- **What to do**: Every entry must be given again exactly. Include no pictures.

-=-=-

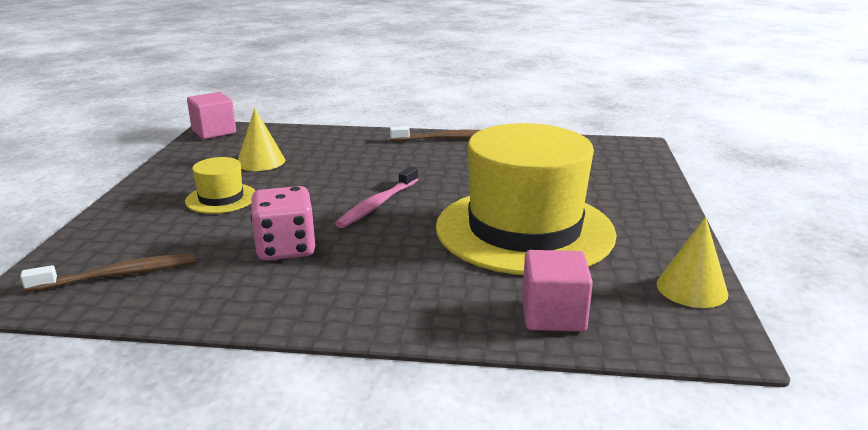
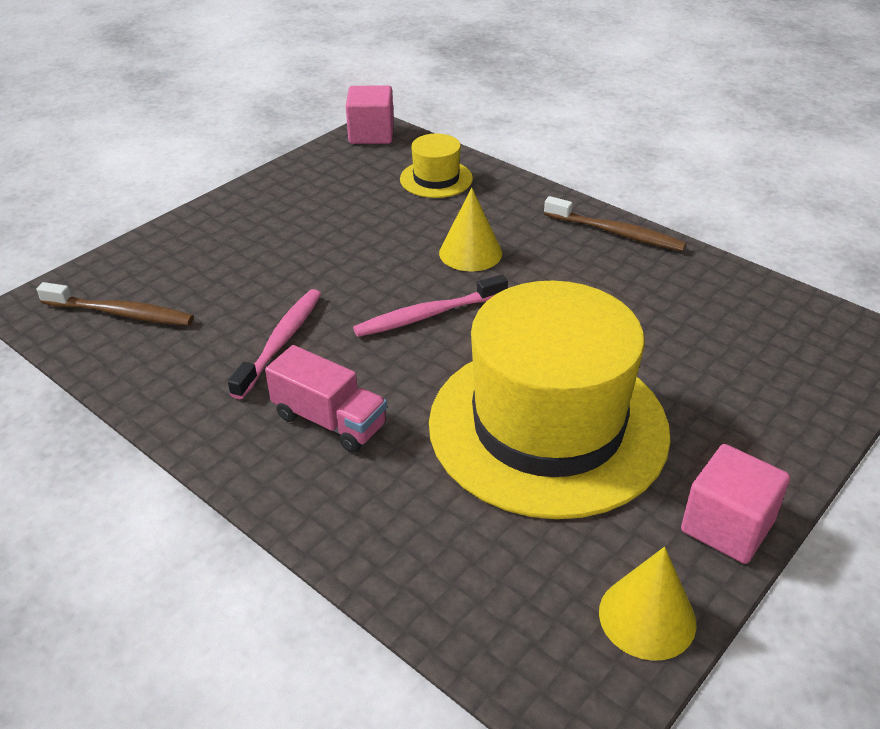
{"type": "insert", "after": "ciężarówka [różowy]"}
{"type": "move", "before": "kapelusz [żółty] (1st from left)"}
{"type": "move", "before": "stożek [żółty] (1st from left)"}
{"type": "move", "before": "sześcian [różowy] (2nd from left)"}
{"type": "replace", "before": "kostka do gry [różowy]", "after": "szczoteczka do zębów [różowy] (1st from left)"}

-=-=-

- **Reply**:
{"type": "insert", "after": "ciężarówka [różowy]"}
{"type": "move", "before": "kapelusz [żółty] (1st from left)"}
{"type": "move", "before": "stożek [żółty] (1st from left)"}
{"type": "move", "before": "sześcian [różowy] (2nd from left)"}
{"type": "replace", "before": "kostka do gry [różowy]", "after": "szczoteczka do zębów [różowy] (1st from left)"}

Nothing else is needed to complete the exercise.